Once the line containing "camera: 135 degrees right, 10 degrees up" is found in the entries below, restate it and each following line word for word, stopping after the line containing "(387, 249) = (436, 281): turquoise".

*** Record extracts

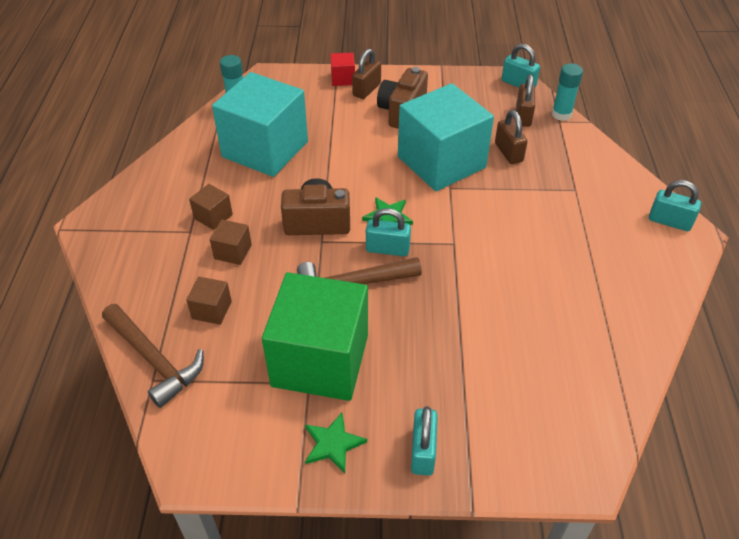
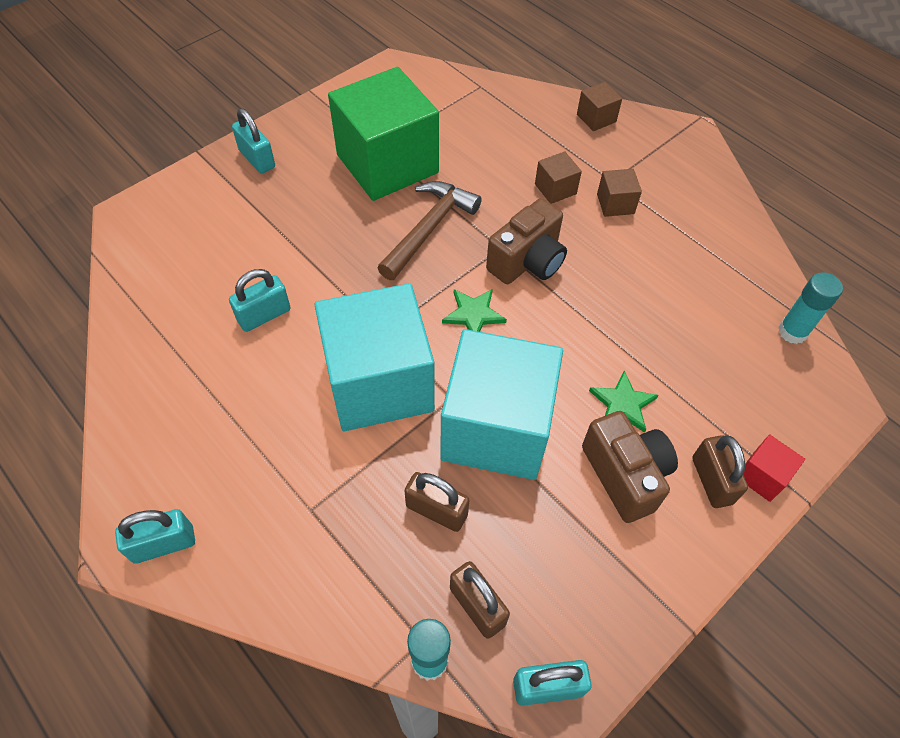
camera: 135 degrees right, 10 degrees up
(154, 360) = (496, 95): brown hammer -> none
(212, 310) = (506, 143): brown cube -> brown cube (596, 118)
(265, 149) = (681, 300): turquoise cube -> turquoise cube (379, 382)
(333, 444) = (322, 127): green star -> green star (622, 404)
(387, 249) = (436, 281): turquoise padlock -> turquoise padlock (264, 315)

******
*** Record extracts

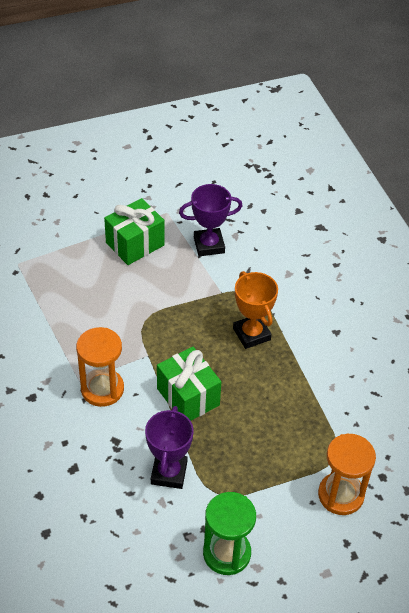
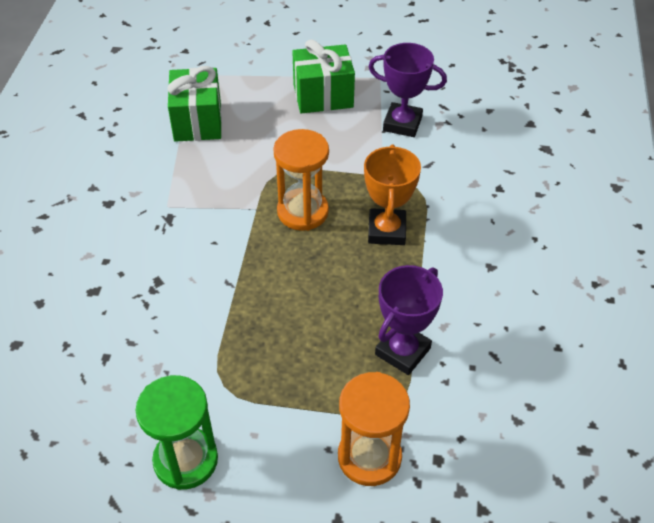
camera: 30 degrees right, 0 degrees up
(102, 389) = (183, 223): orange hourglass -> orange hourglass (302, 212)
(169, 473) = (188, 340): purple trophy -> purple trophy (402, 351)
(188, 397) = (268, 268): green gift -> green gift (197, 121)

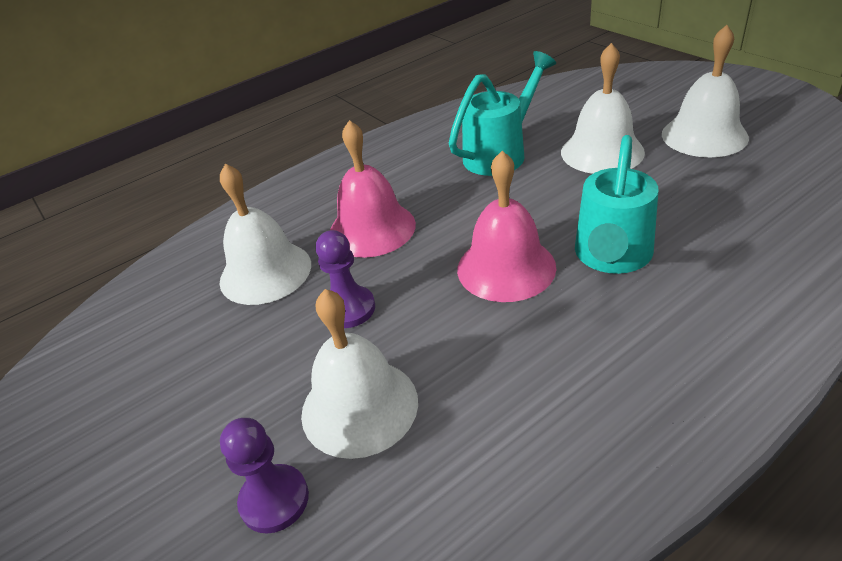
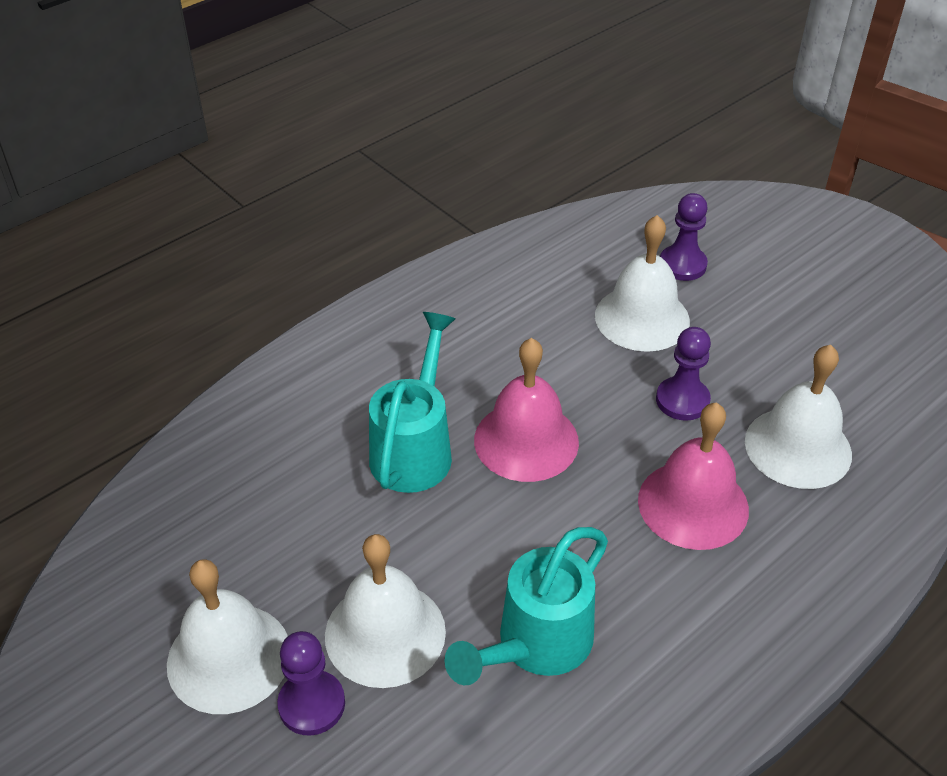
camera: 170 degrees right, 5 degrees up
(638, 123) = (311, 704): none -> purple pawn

******

[Task solution]
camera: 135 degrees right, 10 degrees up
(154, 360) = (496, 95): brown hammer -> none
(212, 310) = (506, 143): brown cube -> brown cube (596, 118)
(265, 149) = (681, 300): turquoise cube -> turquoise cube (379, 382)
(333, 444) = (322, 127): green star -> green star (622, 404)
(387, 249) = (436, 281): turquoise padlock -> turquoise padlock (264, 315)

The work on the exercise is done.